:: Material for this task ::
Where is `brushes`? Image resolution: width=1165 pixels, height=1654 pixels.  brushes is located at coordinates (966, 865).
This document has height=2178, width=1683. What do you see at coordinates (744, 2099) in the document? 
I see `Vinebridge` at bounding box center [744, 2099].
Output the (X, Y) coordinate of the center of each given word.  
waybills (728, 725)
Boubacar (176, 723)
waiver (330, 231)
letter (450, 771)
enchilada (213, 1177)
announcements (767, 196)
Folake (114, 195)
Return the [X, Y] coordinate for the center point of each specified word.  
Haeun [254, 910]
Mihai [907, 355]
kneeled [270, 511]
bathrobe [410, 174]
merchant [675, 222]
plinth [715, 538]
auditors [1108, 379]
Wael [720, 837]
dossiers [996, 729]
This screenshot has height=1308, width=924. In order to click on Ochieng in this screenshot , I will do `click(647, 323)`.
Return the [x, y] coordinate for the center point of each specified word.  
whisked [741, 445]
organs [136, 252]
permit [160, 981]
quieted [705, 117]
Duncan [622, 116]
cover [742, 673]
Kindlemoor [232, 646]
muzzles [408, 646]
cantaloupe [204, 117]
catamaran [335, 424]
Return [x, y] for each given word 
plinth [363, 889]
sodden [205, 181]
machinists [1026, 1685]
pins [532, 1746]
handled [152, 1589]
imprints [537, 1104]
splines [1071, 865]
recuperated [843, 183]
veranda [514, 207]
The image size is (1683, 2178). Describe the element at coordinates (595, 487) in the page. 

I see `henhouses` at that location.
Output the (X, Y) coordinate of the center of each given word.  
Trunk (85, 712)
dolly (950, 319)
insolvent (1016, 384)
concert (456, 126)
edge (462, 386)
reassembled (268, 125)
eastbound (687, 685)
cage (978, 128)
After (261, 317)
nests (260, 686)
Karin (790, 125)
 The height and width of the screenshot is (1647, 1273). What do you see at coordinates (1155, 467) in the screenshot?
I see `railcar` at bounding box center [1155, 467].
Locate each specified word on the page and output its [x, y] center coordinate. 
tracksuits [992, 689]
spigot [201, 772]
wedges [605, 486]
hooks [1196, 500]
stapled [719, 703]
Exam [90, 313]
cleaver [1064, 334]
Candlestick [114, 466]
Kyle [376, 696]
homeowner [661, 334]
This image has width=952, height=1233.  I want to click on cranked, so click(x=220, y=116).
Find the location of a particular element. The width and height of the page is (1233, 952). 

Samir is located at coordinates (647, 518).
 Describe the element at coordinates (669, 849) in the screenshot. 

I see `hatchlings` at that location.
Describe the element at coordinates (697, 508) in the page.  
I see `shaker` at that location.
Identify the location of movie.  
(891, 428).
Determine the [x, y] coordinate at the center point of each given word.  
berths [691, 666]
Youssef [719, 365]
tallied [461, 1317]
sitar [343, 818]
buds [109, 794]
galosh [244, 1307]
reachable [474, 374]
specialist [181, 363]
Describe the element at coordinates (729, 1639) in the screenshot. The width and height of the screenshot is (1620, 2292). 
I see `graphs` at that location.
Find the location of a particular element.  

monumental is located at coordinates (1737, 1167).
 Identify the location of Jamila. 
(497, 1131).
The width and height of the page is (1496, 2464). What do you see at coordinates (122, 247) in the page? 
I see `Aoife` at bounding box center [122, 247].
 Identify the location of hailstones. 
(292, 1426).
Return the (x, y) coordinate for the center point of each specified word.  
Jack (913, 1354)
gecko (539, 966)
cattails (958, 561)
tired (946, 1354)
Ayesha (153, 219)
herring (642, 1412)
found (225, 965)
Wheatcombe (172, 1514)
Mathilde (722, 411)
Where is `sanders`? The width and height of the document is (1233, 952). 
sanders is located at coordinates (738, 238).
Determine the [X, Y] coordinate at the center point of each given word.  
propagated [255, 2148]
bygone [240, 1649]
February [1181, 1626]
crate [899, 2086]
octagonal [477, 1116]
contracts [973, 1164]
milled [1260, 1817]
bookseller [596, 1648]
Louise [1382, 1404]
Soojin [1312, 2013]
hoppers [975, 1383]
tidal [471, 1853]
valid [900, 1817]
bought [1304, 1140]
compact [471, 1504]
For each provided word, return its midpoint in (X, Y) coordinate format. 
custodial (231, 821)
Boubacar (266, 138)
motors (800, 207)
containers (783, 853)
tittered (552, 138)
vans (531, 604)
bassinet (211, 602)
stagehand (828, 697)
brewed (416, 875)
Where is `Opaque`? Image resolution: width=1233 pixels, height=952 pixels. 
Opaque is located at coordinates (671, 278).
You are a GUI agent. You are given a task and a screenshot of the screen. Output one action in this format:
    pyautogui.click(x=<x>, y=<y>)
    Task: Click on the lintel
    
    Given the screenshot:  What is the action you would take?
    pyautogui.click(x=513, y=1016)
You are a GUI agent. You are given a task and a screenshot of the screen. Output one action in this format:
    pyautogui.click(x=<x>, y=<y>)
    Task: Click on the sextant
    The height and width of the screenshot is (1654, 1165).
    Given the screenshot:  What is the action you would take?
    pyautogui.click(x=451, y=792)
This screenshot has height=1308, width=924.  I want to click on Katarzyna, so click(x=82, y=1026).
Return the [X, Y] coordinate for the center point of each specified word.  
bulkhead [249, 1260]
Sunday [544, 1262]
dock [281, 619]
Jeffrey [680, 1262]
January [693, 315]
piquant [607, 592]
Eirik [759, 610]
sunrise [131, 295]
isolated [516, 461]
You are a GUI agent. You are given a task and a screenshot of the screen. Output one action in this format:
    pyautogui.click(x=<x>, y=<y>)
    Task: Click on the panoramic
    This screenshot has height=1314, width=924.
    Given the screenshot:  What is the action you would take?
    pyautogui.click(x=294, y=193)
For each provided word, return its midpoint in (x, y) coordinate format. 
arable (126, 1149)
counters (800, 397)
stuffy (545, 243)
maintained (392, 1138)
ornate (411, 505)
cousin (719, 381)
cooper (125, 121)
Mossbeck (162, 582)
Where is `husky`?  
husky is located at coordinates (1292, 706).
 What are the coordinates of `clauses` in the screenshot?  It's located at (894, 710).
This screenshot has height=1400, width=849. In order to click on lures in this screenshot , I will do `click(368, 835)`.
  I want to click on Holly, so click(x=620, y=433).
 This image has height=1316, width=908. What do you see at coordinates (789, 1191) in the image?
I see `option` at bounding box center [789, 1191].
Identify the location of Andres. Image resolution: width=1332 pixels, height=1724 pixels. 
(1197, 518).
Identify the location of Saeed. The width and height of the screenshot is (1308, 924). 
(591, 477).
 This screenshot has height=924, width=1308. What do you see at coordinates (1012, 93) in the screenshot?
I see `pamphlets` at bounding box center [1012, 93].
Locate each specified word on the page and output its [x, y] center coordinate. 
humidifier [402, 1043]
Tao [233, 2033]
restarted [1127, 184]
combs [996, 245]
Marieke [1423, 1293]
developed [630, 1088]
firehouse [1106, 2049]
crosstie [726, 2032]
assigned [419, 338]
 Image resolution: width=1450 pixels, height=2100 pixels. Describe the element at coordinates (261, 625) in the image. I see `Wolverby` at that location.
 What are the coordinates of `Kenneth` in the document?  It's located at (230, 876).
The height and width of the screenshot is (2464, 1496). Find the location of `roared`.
:::
What is expected:
Count the lines in the items above that contain the string "document", treating uppercase and lowercase letters as different, and give only the number.

Exercise result:
3